Start of Provided data

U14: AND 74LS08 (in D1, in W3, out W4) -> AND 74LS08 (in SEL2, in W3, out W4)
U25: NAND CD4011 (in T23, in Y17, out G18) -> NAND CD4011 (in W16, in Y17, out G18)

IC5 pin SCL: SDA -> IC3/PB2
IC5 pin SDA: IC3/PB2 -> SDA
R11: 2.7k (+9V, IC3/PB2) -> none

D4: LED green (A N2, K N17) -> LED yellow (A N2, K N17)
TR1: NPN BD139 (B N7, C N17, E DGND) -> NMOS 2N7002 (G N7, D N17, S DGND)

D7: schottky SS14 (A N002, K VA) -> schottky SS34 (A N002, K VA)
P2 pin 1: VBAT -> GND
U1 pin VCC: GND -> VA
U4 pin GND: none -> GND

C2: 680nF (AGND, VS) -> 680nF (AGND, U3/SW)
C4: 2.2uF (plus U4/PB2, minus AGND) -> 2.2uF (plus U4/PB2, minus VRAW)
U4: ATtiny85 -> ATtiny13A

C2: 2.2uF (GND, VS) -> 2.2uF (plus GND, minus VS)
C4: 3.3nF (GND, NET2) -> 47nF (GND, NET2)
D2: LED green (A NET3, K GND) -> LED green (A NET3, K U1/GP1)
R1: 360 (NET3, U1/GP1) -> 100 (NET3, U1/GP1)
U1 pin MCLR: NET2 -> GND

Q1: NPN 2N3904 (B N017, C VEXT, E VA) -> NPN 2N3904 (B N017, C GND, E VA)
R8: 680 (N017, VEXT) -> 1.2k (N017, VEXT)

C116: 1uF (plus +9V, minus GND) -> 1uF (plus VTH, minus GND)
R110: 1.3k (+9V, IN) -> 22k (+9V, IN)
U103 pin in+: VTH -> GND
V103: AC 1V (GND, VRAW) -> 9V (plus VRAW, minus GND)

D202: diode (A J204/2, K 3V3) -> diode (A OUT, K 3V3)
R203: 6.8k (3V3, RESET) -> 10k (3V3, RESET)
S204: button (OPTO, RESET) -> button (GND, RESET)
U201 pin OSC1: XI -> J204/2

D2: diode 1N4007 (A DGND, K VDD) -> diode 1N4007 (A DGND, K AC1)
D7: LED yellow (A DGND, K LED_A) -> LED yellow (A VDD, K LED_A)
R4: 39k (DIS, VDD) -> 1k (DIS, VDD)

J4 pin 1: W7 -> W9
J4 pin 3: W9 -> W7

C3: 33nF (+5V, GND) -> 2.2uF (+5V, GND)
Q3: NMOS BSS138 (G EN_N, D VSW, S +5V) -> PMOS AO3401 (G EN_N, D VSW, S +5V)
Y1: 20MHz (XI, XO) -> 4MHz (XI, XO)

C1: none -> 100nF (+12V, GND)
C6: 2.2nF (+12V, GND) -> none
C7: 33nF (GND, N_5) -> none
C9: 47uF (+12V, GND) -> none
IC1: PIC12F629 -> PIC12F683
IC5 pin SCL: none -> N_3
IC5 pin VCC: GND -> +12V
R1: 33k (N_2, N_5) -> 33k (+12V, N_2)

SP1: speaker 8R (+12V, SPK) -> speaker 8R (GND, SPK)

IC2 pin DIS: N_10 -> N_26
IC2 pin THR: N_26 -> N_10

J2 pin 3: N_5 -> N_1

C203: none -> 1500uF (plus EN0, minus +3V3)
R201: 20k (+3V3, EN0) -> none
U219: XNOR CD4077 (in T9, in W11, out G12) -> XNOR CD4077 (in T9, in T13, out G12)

End of Provided data

### Task prompt
Out of the entries above, write out only the lines between the line holding "U1 pin VCC: GND -> VA" and the line holding "R201: 20k (+3V3, EN0) -> none", inclusive, each exactly as given.

### Worked solution
U1 pin VCC: GND -> VA
U4 pin GND: none -> GND

C2: 680nF (AGND, VS) -> 680nF (AGND, U3/SW)
C4: 2.2uF (plus U4/PB2, minus AGND) -> 2.2uF (plus U4/PB2, minus VRAW)
U4: ATtiny85 -> ATtiny13A

C2: 2.2uF (GND, VS) -> 2.2uF (plus GND, minus VS)
C4: 3.3nF (GND, NET2) -> 47nF (GND, NET2)
D2: LED green (A NET3, K GND) -> LED green (A NET3, K U1/GP1)
R1: 360 (NET3, U1/GP1) -> 100 (NET3, U1/GP1)
U1 pin MCLR: NET2 -> GND

Q1: NPN 2N3904 (B N017, C VEXT, E VA) -> NPN 2N3904 (B N017, C GND, E VA)
R8: 680 (N017, VEXT) -> 1.2k (N017, VEXT)

C116: 1uF (plus +9V, minus GND) -> 1uF (plus VTH, minus GND)
R110: 1.3k (+9V, IN) -> 22k (+9V, IN)
U103 pin in+: VTH -> GND
V103: AC 1V (GND, VRAW) -> 9V (plus VRAW, minus GND)

D202: diode (A J204/2, K 3V3) -> diode (A OUT, K 3V3)
R203: 6.8k (3V3, RESET) -> 10k (3V3, RESET)
S204: button (OPTO, RESET) -> button (GND, RESET)
U201 pin OSC1: XI -> J204/2

D2: diode 1N4007 (A DGND, K VDD) -> diode 1N4007 (A DGND, K AC1)
D7: LED yellow (A DGND, K LED_A) -> LED yellow (A VDD, K LED_A)
R4: 39k (DIS, VDD) -> 1k (DIS, VDD)

J4 pin 1: W7 -> W9
J4 pin 3: W9 -> W7

C3: 33nF (+5V, GND) -> 2.2uF (+5V, GND)
Q3: NMOS BSS138 (G EN_N, D VSW, S +5V) -> PMOS AO3401 (G EN_N, D VSW, S +5V)
Y1: 20MHz (XI, XO) -> 4MHz (XI, XO)

C1: none -> 100nF (+12V, GND)
C6: 2.2nF (+12V, GND) -> none
C7: 33nF (GND, N_5) -> none
C9: 47uF (+12V, GND) -> none
IC1: PIC12F629 -> PIC12F683
IC5 pin SCL: none -> N_3
IC5 pin VCC: GND -> +12V
R1: 33k (N_2, N_5) -> 33k (+12V, N_2)

SP1: speaker 8R (+12V, SPK) -> speaker 8R (GND, SPK)

IC2 pin DIS: N_10 -> N_26
IC2 pin THR: N_26 -> N_10

J2 pin 3: N_5 -> N_1

C203: none -> 1500uF (plus EN0, minus +3V3)
R201: 20k (+3V3, EN0) -> none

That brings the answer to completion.